TASK OBJECTIVE
In the material below, pictures must be dropped. Repeat exactly, and only, the lines from the line with "AUDIO3 pin BUSY: D11 -> A4" to the line with "BUZZER3 pin GND: GND -> 3V3", both ends included.

DATA FOR THIS TASK
----
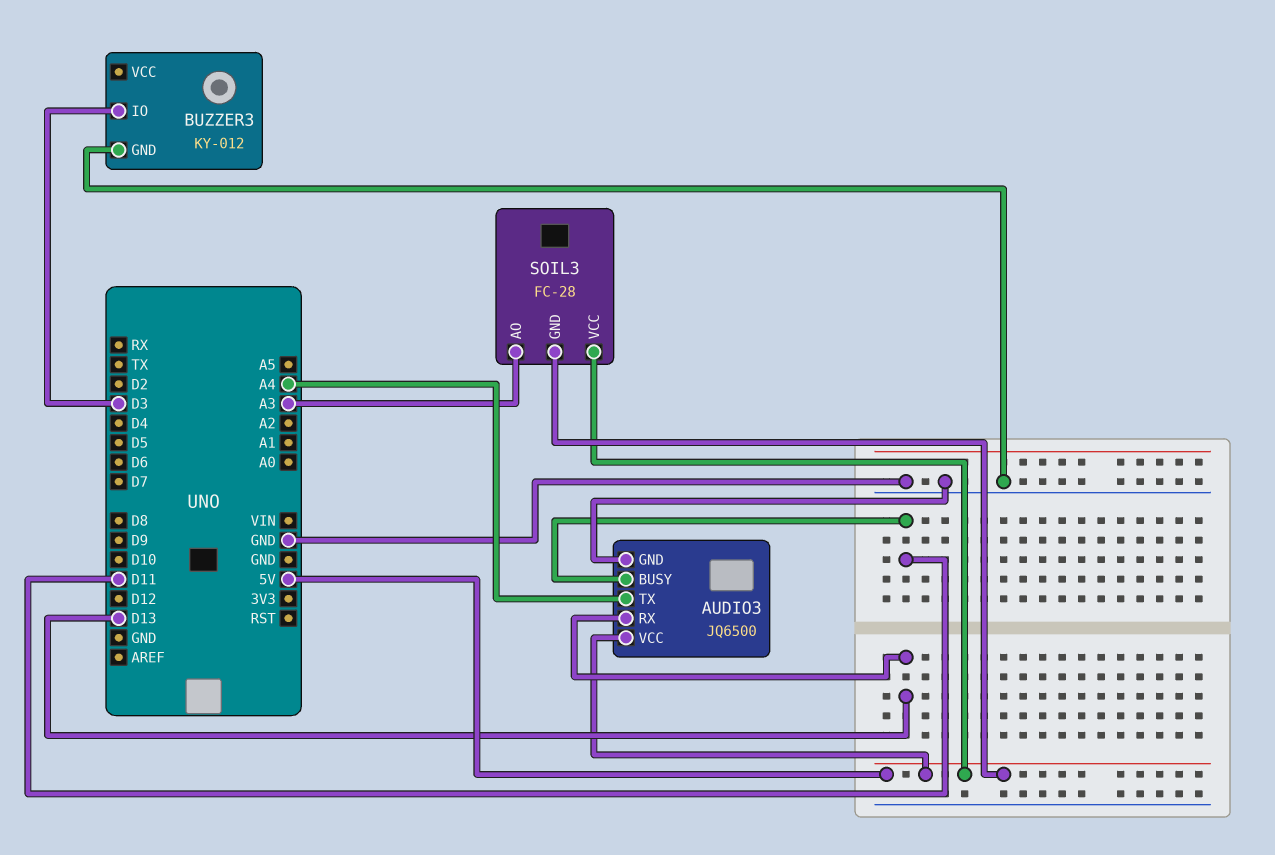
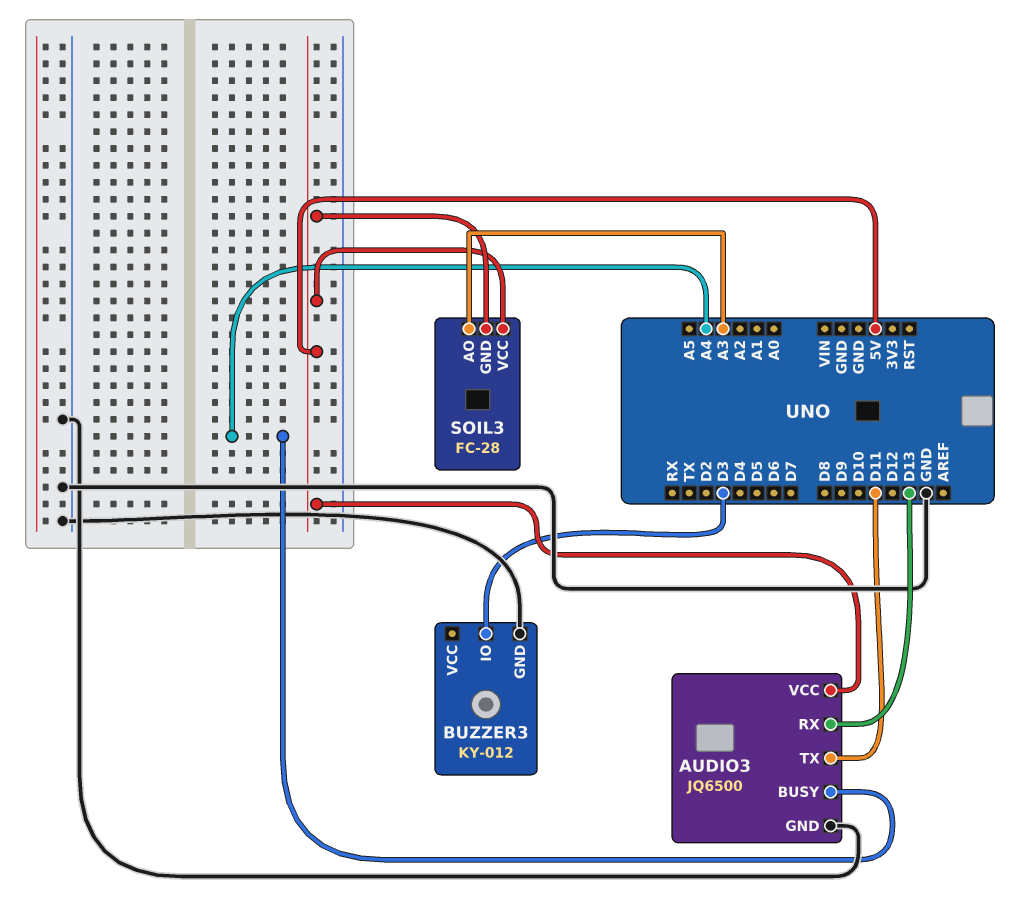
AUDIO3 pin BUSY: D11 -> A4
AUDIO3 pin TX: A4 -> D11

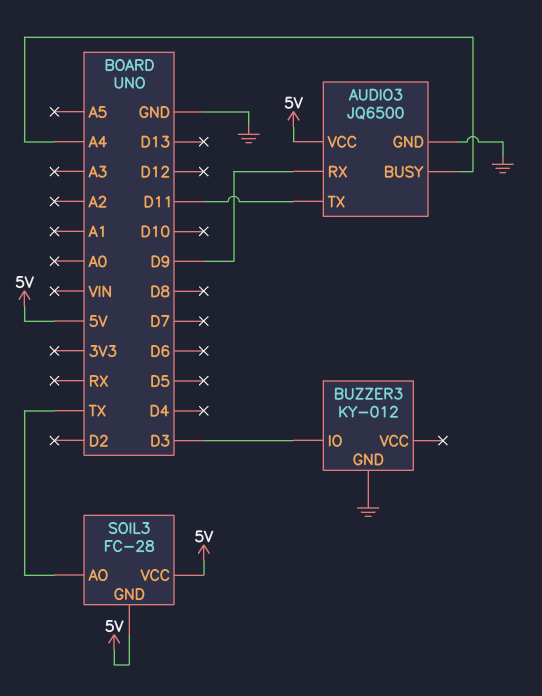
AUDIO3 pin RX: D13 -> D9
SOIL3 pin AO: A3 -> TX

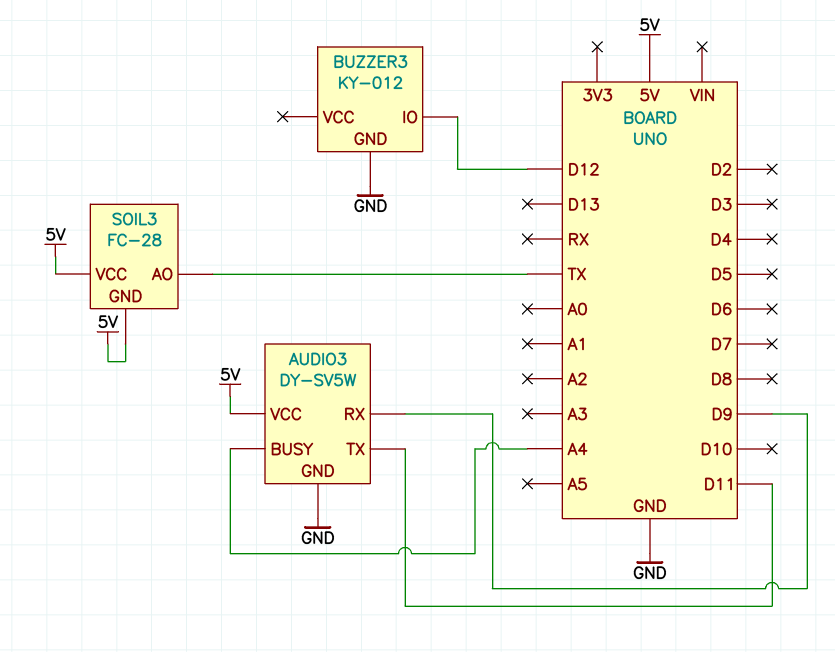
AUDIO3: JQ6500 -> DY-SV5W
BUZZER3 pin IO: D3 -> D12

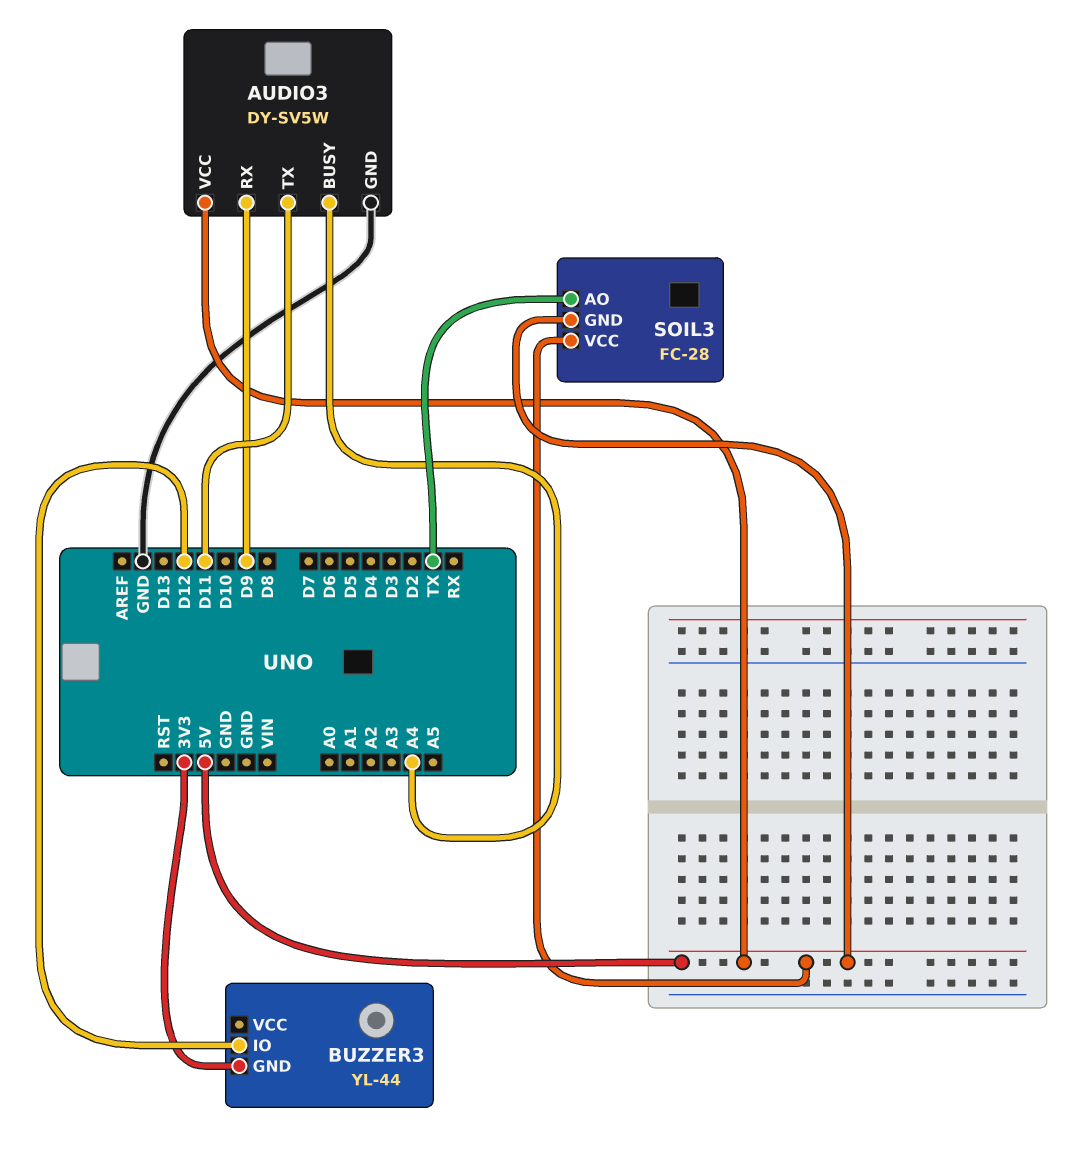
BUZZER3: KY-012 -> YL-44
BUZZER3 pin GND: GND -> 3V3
----
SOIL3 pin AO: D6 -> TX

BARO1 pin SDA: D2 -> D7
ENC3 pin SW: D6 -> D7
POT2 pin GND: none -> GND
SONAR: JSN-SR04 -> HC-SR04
----
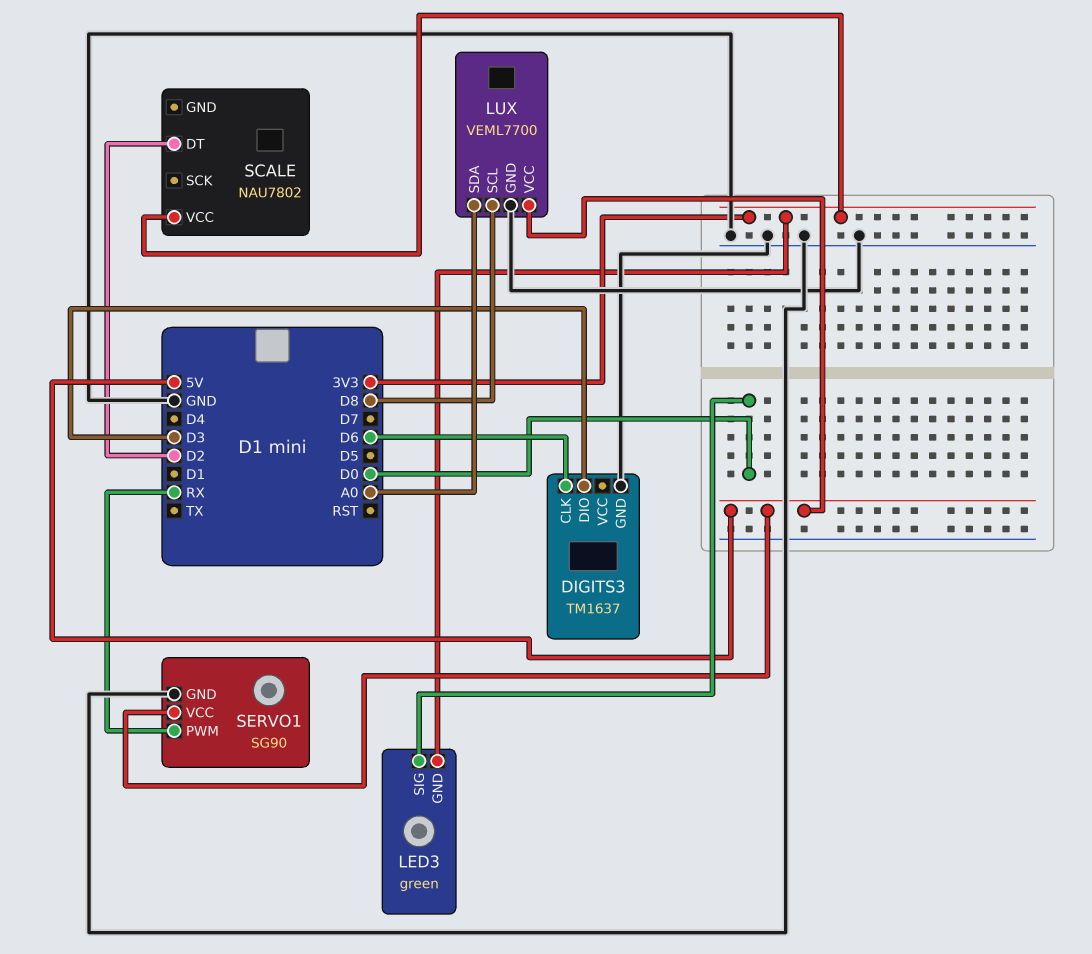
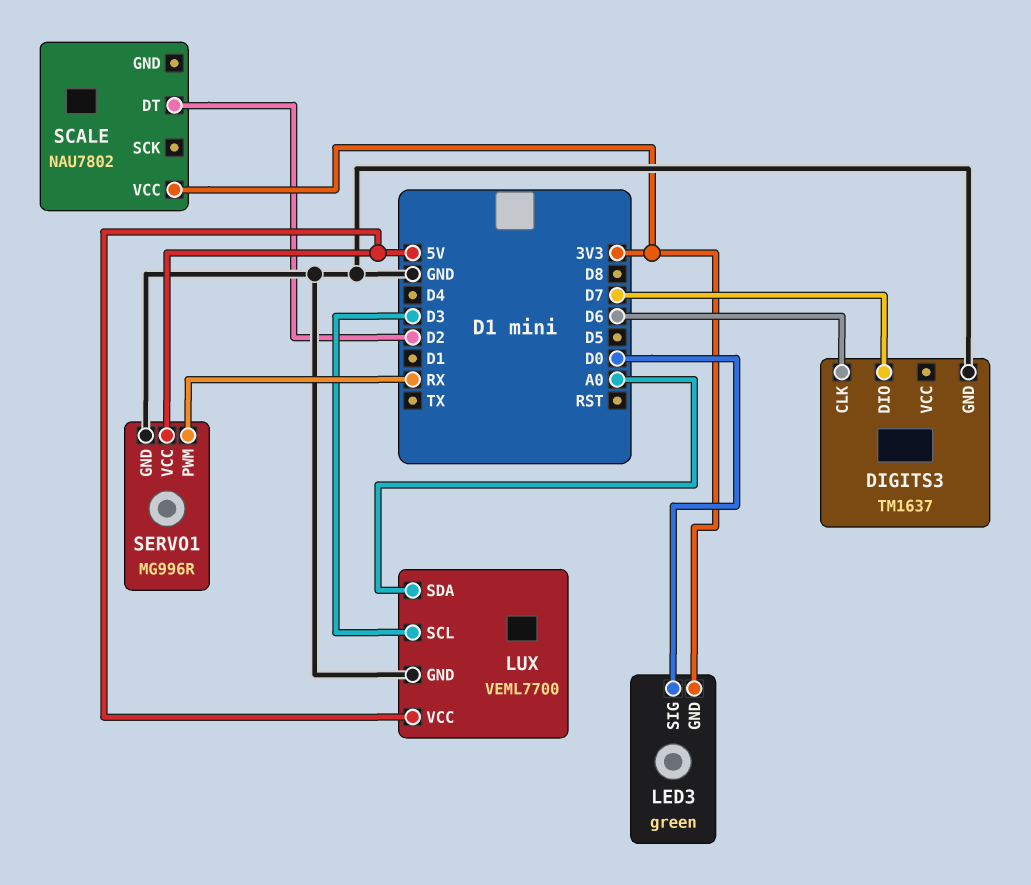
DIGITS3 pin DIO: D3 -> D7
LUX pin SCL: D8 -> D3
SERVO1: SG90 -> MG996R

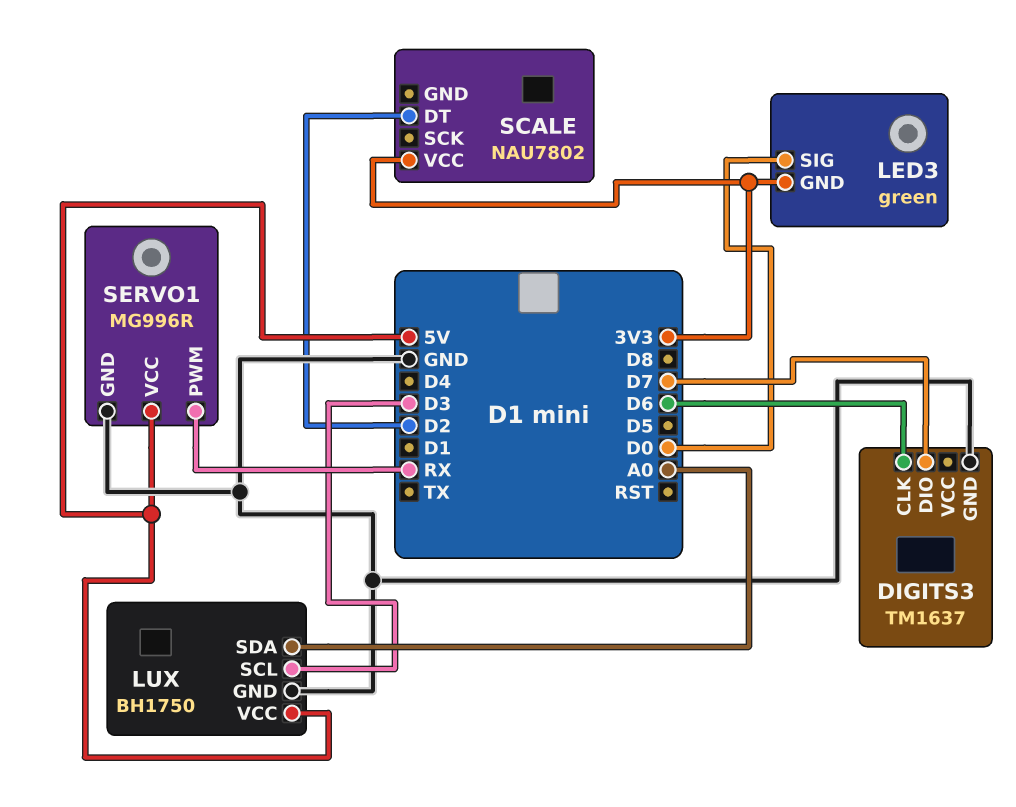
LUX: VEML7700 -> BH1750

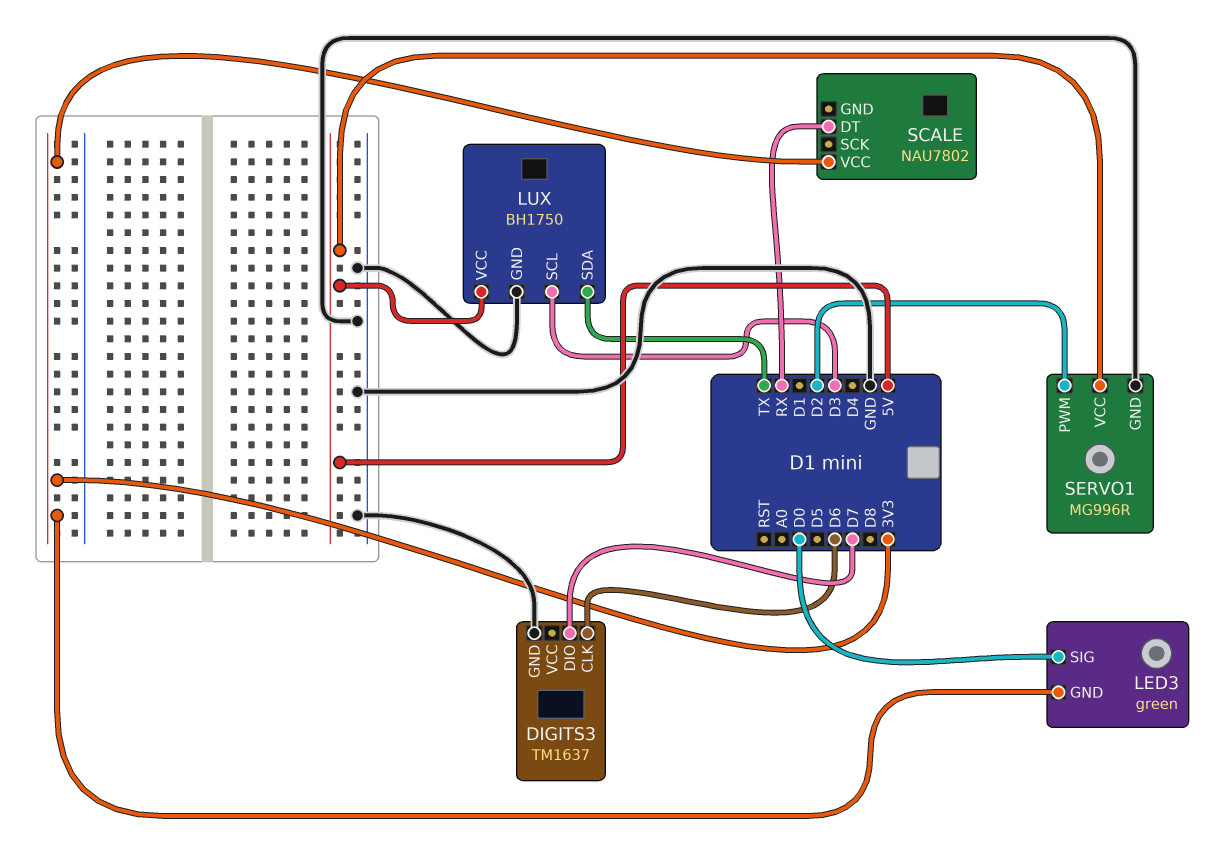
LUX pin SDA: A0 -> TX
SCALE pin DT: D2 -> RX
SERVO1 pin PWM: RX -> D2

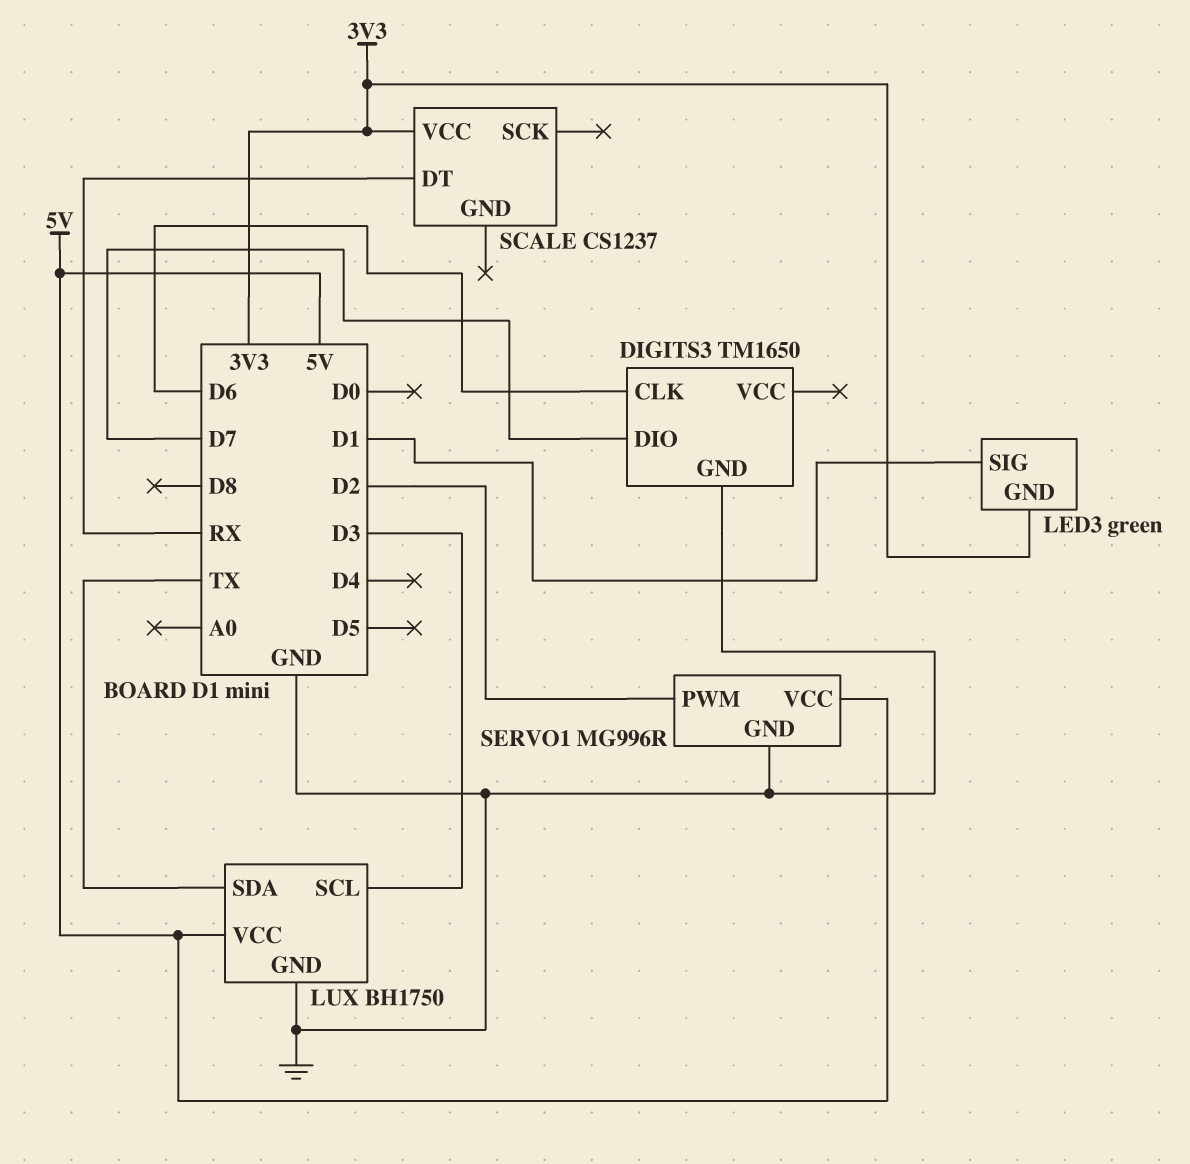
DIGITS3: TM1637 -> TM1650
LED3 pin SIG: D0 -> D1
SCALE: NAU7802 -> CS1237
----
SOLUTION TO THE EXERCISE
AUDIO3 pin BUSY: D11 -> A4
AUDIO3 pin TX: A4 -> D11

AUDIO3 pin RX: D13 -> D9
SOIL3 pin AO: A3 -> TX

AUDIO3: JQ6500 -> DY-SV5W
BUZZER3 pin IO: D3 -> D12

BUZZER3: KY-012 -> YL-44
BUZZER3 pin GND: GND -> 3V3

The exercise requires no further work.